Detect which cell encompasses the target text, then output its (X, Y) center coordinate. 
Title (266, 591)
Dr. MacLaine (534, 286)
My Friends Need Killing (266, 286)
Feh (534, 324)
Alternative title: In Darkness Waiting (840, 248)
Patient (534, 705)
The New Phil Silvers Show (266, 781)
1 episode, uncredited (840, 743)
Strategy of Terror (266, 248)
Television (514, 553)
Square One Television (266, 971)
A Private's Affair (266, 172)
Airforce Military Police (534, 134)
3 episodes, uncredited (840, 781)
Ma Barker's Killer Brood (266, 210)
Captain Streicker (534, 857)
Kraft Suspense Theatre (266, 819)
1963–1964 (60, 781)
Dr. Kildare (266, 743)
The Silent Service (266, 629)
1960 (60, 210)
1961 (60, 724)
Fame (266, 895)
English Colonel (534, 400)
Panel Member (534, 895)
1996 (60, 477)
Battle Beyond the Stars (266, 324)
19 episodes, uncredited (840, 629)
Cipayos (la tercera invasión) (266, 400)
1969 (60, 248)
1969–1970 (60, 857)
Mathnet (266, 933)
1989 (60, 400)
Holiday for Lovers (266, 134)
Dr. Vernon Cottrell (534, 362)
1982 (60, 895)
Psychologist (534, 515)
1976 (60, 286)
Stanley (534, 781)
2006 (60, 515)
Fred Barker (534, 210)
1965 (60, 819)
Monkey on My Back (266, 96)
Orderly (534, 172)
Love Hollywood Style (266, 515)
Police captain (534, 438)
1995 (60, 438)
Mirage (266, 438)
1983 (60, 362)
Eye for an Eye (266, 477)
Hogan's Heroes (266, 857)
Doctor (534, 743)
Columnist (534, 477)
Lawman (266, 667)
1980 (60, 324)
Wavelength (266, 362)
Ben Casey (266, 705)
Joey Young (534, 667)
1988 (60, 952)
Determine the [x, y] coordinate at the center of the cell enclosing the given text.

★ ★ ★ ★

■ INSTRUCTIONS FOR THE TASK
Could you retype the entries word for word, starting at the very first line and ending at the line containing "1980 (60, 324)", with both of those lines included?

■ RESPONSE FOR THIS EXERCISE
Detect which cell encompasses the target text, then output its (X, Y) center coordinate. 
Title (266, 591)
Dr. MacLaine (534, 286)
My Friends Need Killing (266, 286)
Feh (534, 324)
Alternative title: In Darkness Waiting (840, 248)
Patient (534, 705)
The New Phil Silvers Show (266, 781)
1 episode, uncredited (840, 743)
Strategy of Terror (266, 248)
Television (514, 553)
Square One Television (266, 971)
A Private's Affair (266, 172)
Airforce Military Police (534, 134)
3 episodes, uncredited (840, 781)
Ma Barker's Killer Brood (266, 210)
Captain Streicker (534, 857)
Kraft Suspense Theatre (266, 819)
1963–1964 (60, 781)
Dr. Kildare (266, 743)
The Silent Service (266, 629)
1960 (60, 210)
1961 (60, 724)
Fame (266, 895)
English Colonel (534, 400)
Panel Member (534, 895)
1996 (60, 477)
Battle Beyond the Stars (266, 324)
19 episodes, uncredited (840, 629)
Cipayos (la tercera invasión) (266, 400)
1969 (60, 248)
1969–1970 (60, 857)
Mathnet (266, 933)
1989 (60, 400)
Holiday for Lovers (266, 134)
Dr. Vernon Cottrell (534, 362)
1982 (60, 895)
Psychologist (534, 515)
1976 (60, 286)
Stanley (534, 781)
2006 (60, 515)
Fred Barker (534, 210)
1965 (60, 819)
Monkey on My Back (266, 96)
Orderly (534, 172)
Love Hollywood Style (266, 515)
Police captain (534, 438)
1995 (60, 438)
Mirage (266, 438)
1983 (60, 362)
Eye for an Eye (266, 477)
Hogan's Heroes (266, 857)
Doctor (534, 743)
Columnist (534, 477)
Lawman (266, 667)
1980 (60, 324)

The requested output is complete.